■ **ACTION ITEM**
For the listing below, print exactly the lines from the line with "(189, 234) = (509, 450): pink" to the line with "(479, 250) = (266, 326): turquoise", both included, and nothing beyond them.

■ **EXERCISE INPUTS**
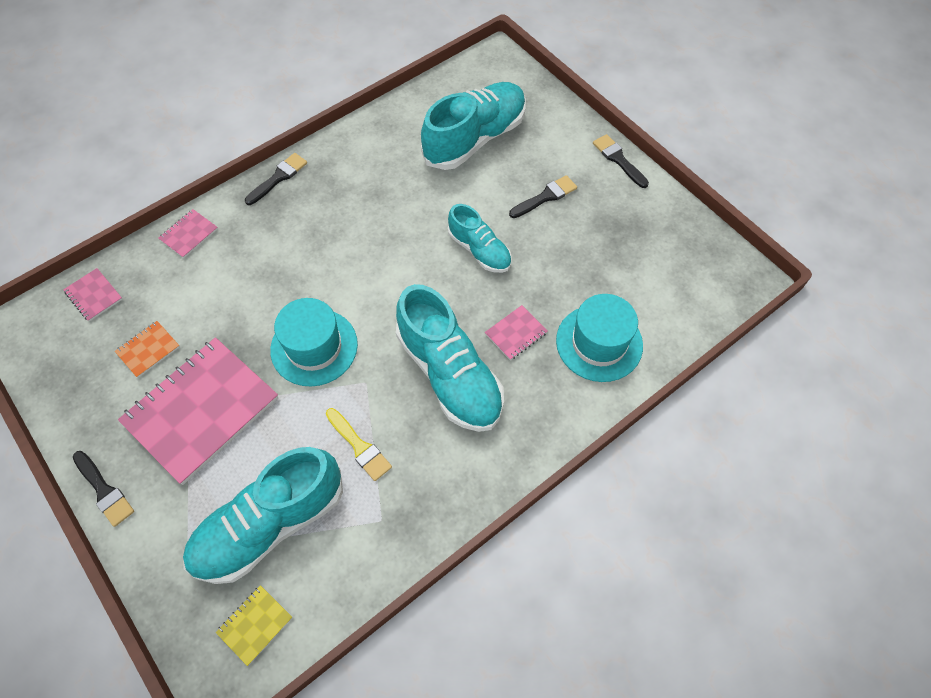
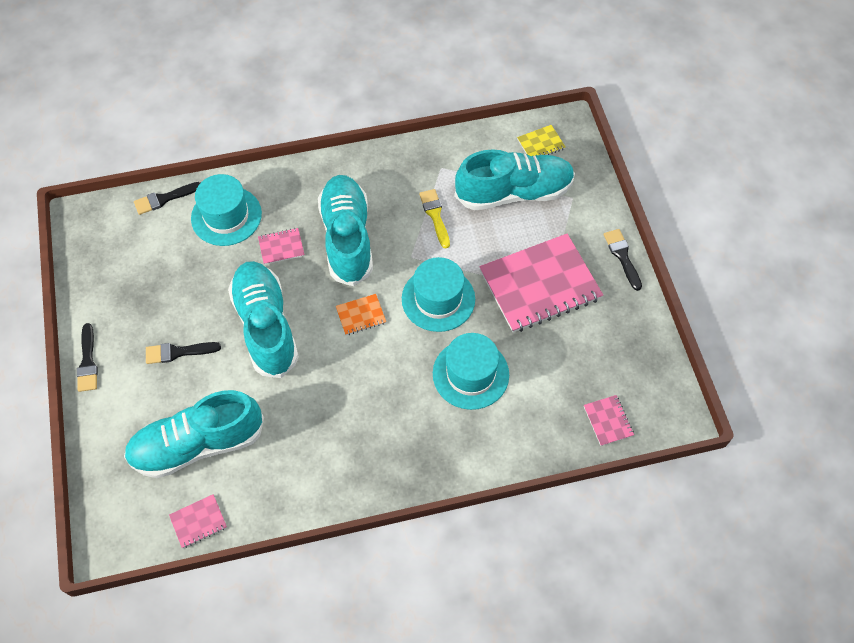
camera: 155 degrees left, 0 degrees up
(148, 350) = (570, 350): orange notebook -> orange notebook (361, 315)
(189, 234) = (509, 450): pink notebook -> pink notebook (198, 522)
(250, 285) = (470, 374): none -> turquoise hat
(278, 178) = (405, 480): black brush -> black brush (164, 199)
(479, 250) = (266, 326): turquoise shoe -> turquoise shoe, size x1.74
...
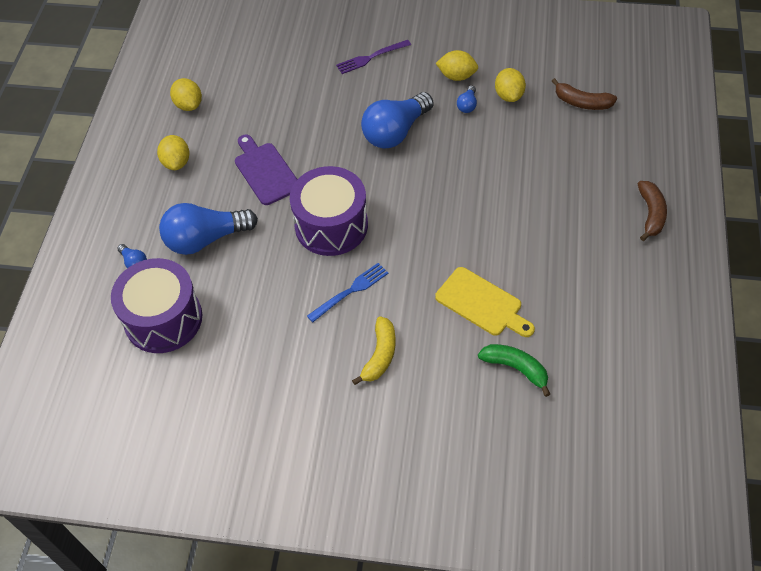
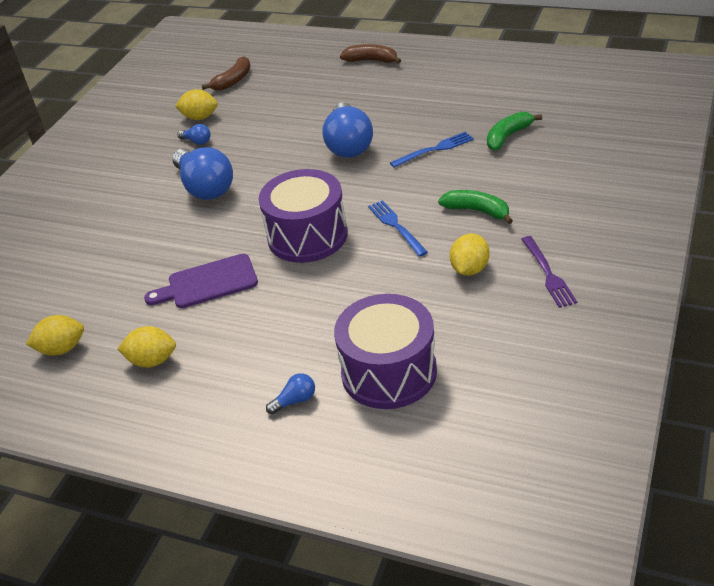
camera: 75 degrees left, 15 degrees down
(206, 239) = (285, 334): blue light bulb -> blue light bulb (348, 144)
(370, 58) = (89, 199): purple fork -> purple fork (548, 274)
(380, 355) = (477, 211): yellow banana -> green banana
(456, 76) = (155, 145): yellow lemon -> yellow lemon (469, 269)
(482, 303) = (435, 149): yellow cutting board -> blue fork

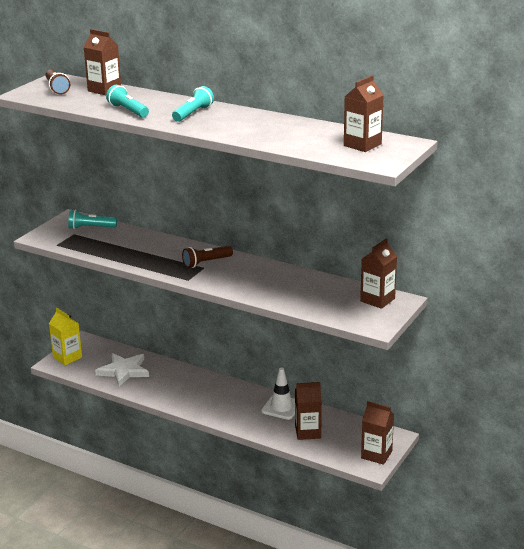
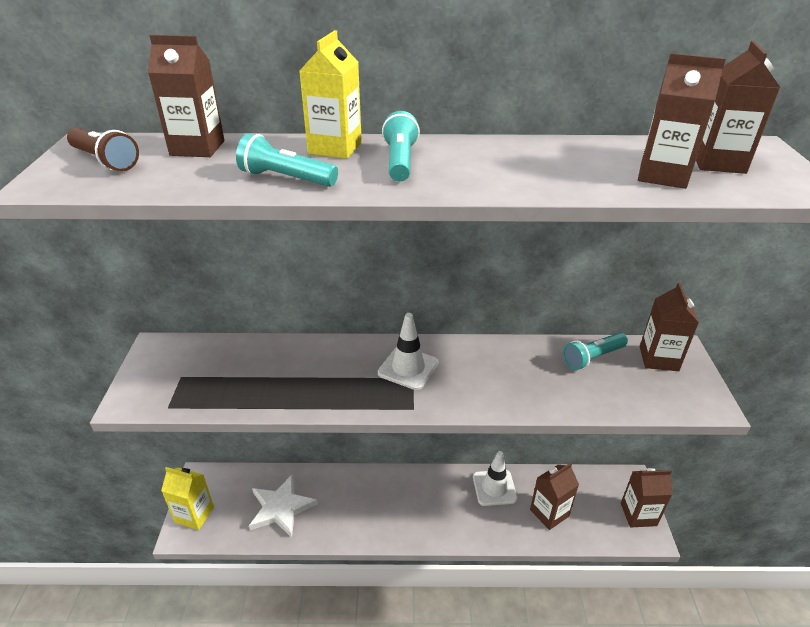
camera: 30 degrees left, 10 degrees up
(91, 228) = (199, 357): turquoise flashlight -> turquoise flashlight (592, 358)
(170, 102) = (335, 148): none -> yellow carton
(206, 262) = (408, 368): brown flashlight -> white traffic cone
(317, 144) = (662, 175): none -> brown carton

■ **ANSWER FOR THE TASK**
(189, 234) = (509, 450): pink notebook -> pink notebook (198, 522)
(250, 285) = (470, 374): none -> turquoise hat
(278, 178) = (405, 480): black brush -> black brush (164, 199)
(479, 250) = (266, 326): turquoise shoe -> turquoise shoe, size x1.74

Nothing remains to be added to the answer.